** SOURCE RECORDS follows **
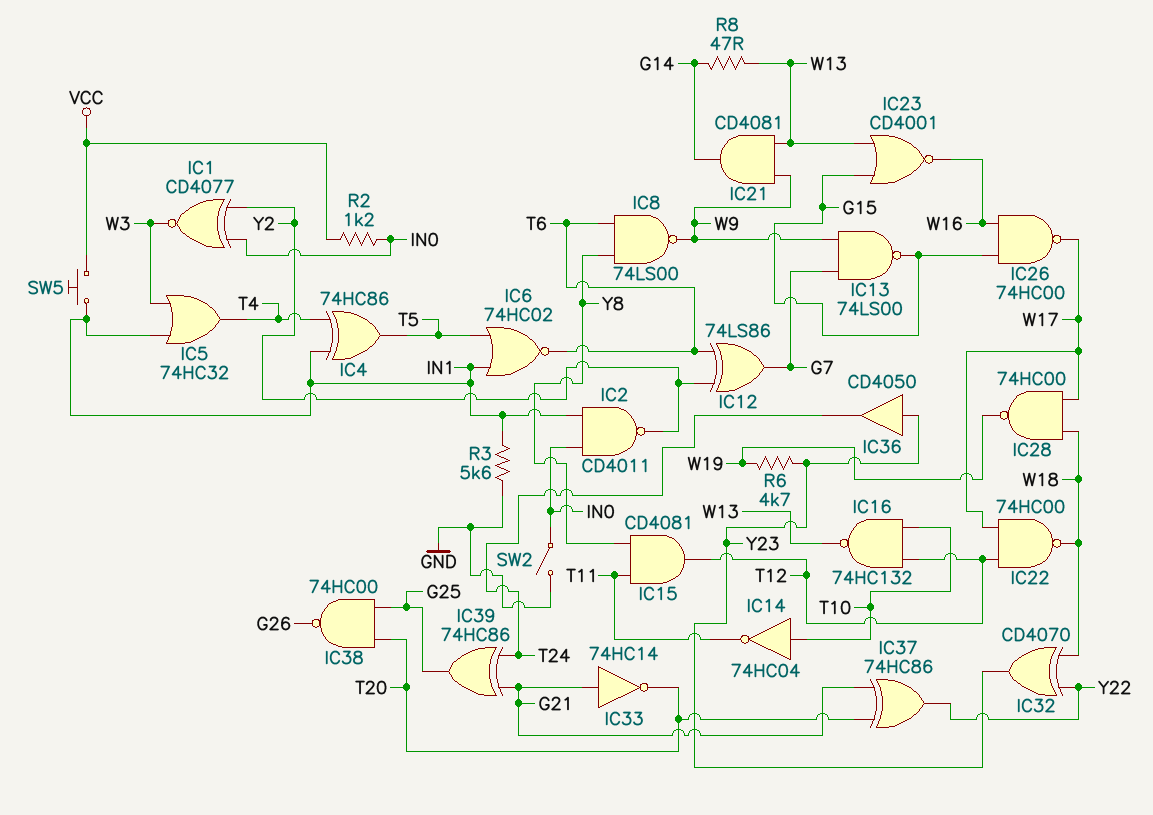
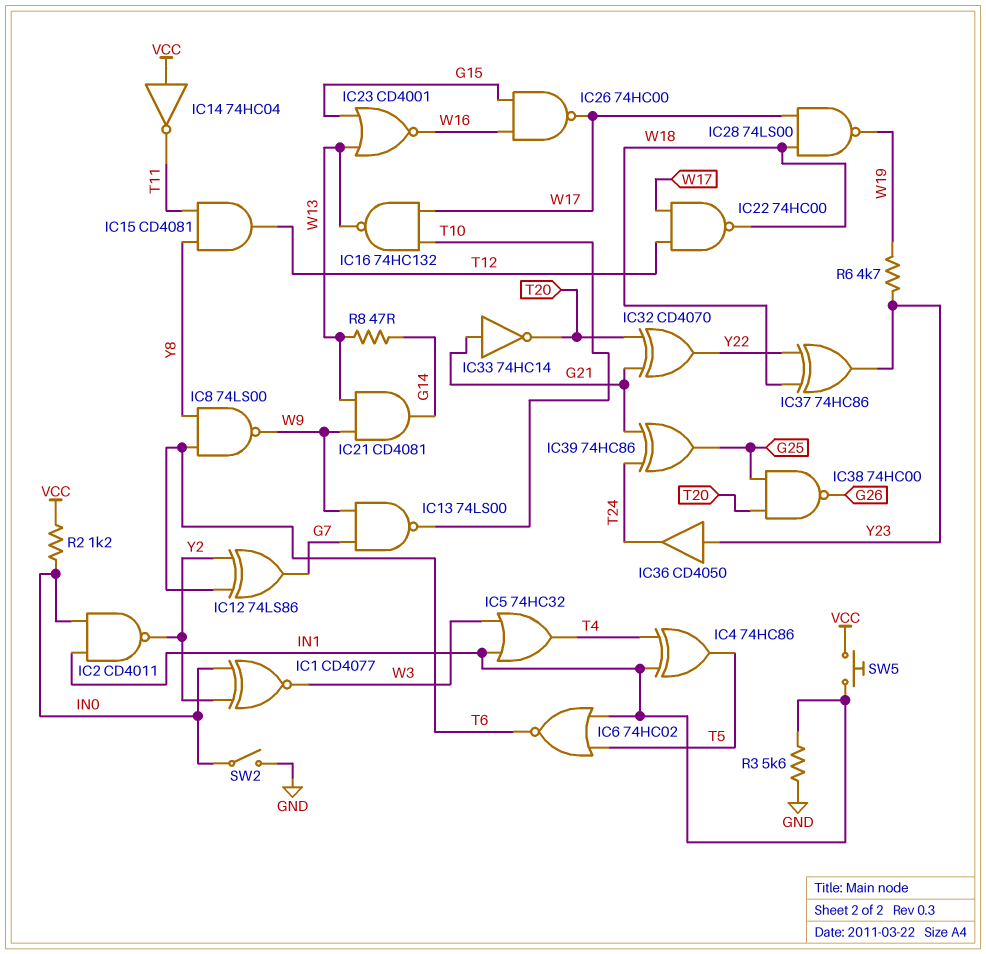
IC13: NAND 74LS00 (in G7, in W9, out G15) -> NAND 74LS00 (in G7, in W9, out T10)
IC14: NOT 74HC04 (in T10, out T11) -> NOT 74HC04 (in VCC, out T11)
IC16: NAND 74HC132 (in T10, in T12, out W13) -> NAND 74HC132 (in T10, in W17, out W13)
IC28: NAND 74HC00 (in W17, in W18, out W19) -> NAND 74LS00 (in W17, in W18, out W19)
IC32: XOR CD4070 (in W18, in Y22, out Y23) -> XOR CD4070 (in G21, in T20, out Y22)
IC37: XOR 74HC86 (in G21, in T20, out Y22) -> XOR 74HC86 (in W18, in Y22, out Y23)

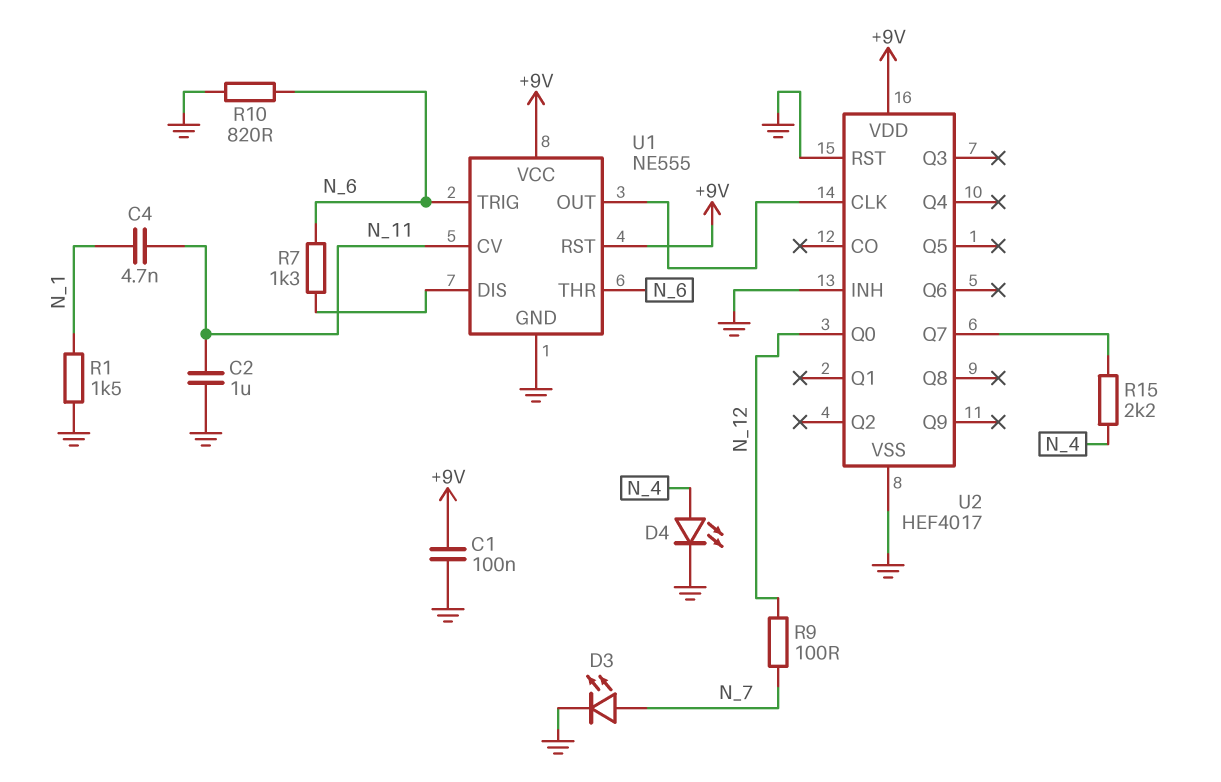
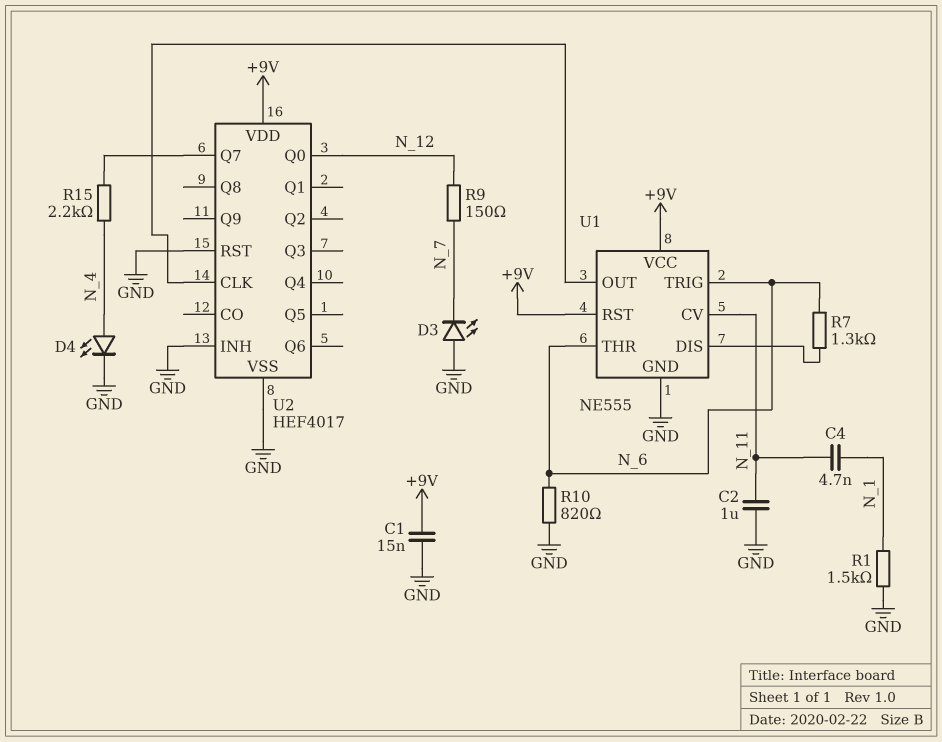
C1: 100nF (+9V, GND) -> 15nF (+9V, GND)
D3: LED (A N_7, K GND) -> LED (A GND, K N_7)
R9: 100 (N_7, N_12) -> 150 (N_7, N_12)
** End of SOURCE RECORDS **
Transcribe the data exactly, minus any images.

IC13: NAND 74LS00 (in G7, in W9, out G15) -> NAND 74LS00 (in G7, in W9, out T10)
IC14: NOT 74HC04 (in T10, out T11) -> NOT 74HC04 (in VCC, out T11)
IC16: NAND 74HC132 (in T10, in T12, out W13) -> NAND 74HC132 (in T10, in W17, out W13)
IC28: NAND 74HC00 (in W17, in W18, out W19) -> NAND 74LS00 (in W17, in W18, out W19)
IC32: XOR CD4070 (in W18, in Y22, out Y23) -> XOR CD4070 (in G21, in T20, out Y22)
IC37: XOR 74HC86 (in G21, in T20, out Y22) -> XOR 74HC86 (in W18, in Y22, out Y23)

C1: 100nF (+9V, GND) -> 15nF (+9V, GND)
D3: LED (A N_7, K GND) -> LED (A GND, K N_7)
R9: 100 (N_7, N_12) -> 150 (N_7, N_12)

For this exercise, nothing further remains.